(Extracted records)
━━━━━━━━━━
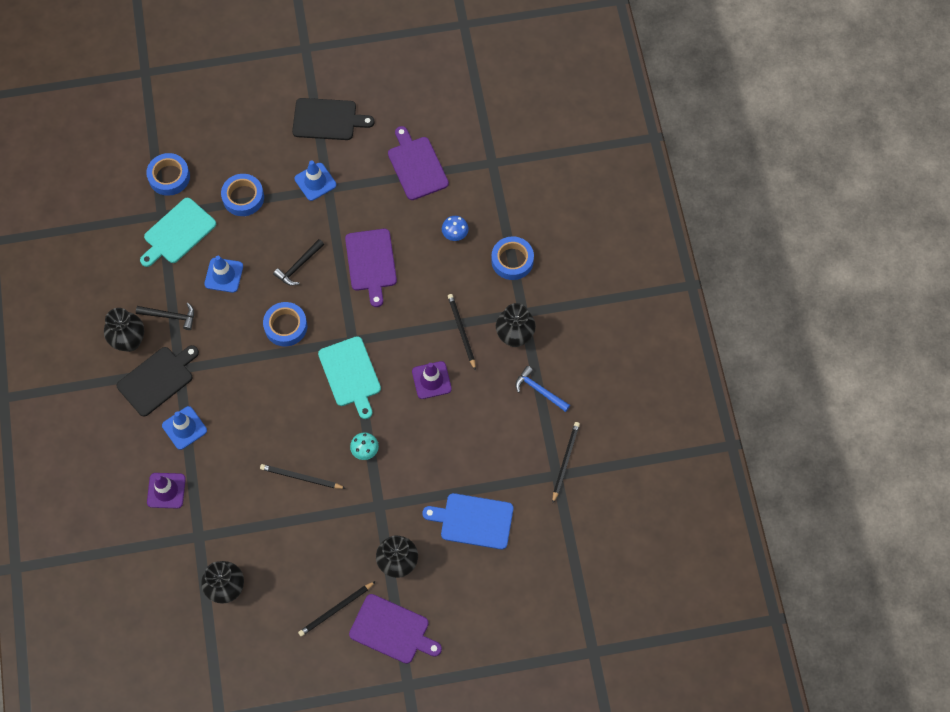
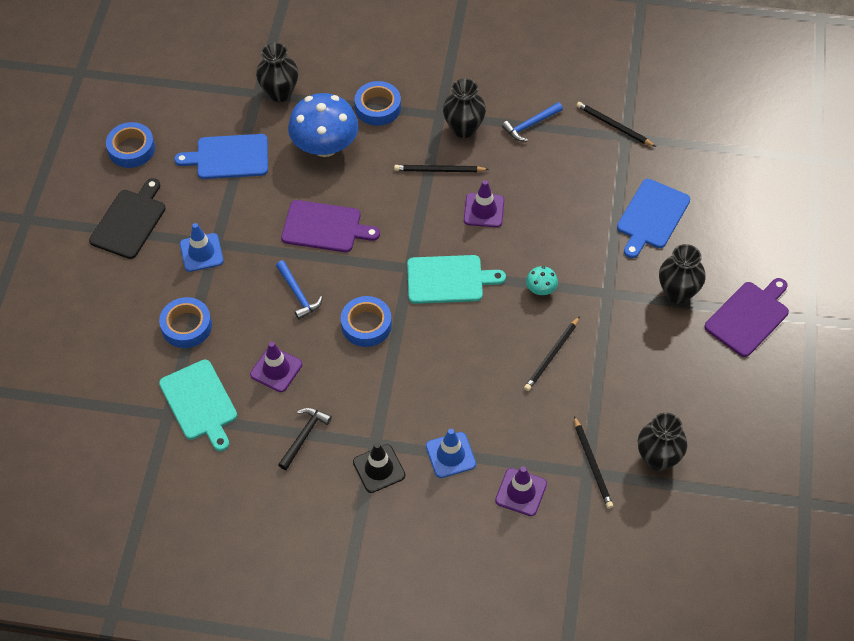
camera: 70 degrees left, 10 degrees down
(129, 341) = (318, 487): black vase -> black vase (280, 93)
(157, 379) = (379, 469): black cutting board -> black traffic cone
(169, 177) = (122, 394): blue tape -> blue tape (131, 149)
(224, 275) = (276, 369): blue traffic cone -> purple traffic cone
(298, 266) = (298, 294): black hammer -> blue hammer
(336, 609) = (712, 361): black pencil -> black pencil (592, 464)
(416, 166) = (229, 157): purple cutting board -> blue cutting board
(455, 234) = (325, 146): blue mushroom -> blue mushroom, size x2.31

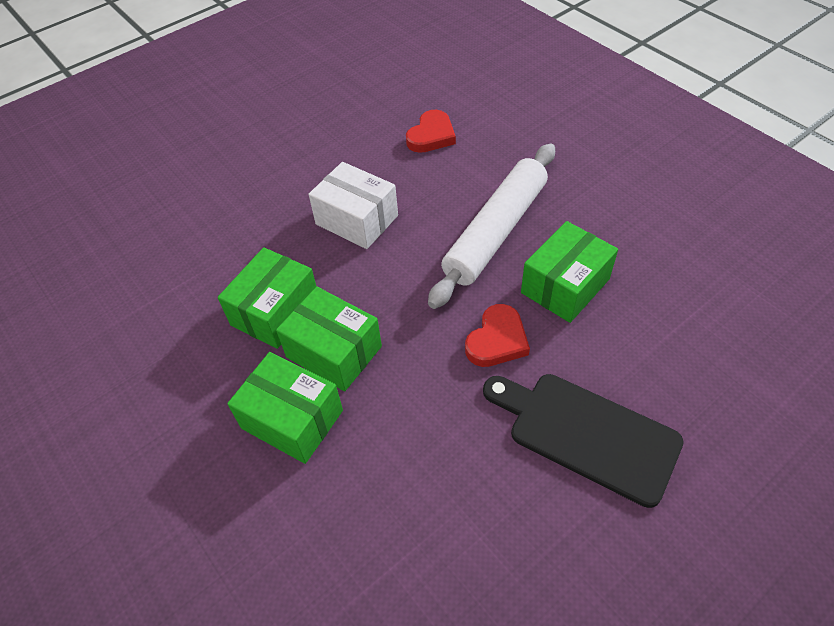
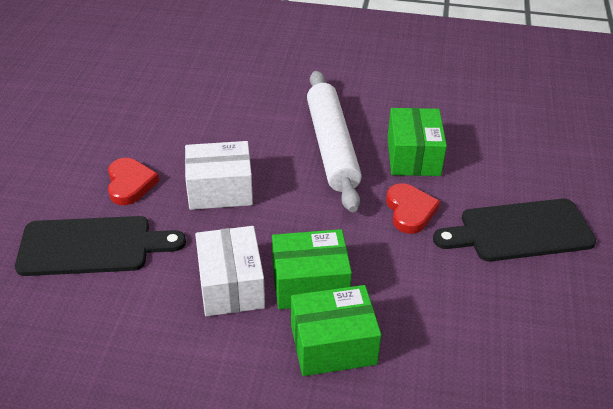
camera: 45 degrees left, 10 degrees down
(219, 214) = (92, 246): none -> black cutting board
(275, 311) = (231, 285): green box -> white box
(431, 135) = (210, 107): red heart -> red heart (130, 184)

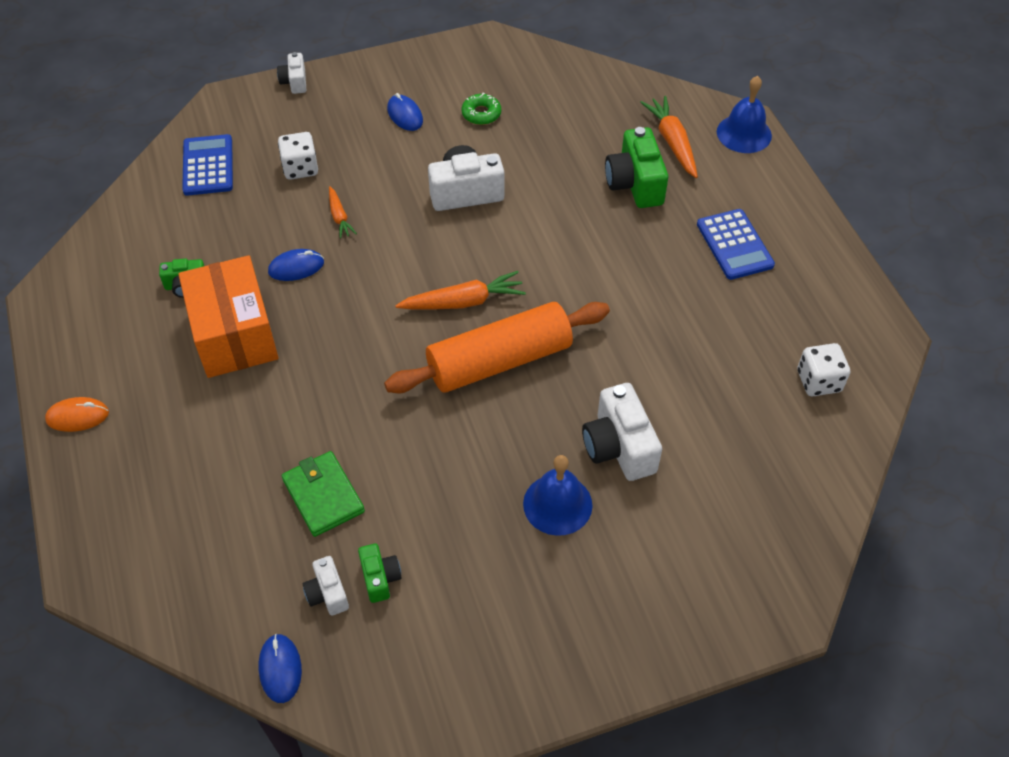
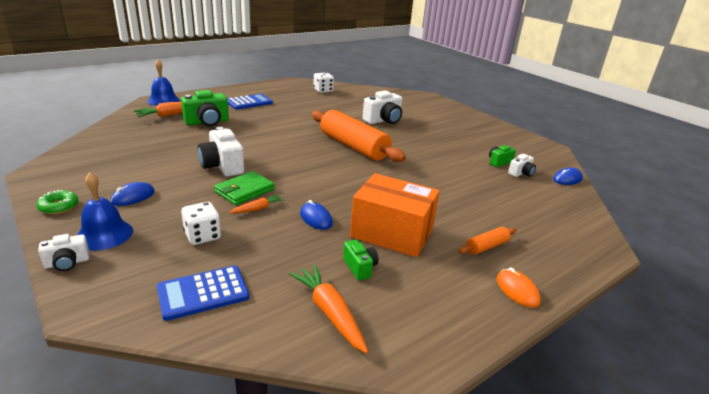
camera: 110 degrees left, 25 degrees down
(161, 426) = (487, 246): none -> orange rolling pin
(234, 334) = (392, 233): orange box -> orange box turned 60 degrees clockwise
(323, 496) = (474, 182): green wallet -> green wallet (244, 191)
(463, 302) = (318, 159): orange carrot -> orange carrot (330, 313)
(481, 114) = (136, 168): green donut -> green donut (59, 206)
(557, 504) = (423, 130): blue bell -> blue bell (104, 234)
━━━━━━━━━━
TRY IT. Would you transcribe the lines above exactly, going from the line bearing "(219, 214) = (92, 246): none" through the line bearing "(161, 426) = (487, 246): none", and drop the pictures from the copy?

EXPECTED ANSWER.
(219, 214) = (92, 246): none -> black cutting board
(275, 311) = (231, 285): green box -> white box
(431, 135) = (210, 107): red heart -> red heart (130, 184)

camera: 110 degrees left, 25 degrees down
(161, 426) = (487, 246): none -> orange rolling pin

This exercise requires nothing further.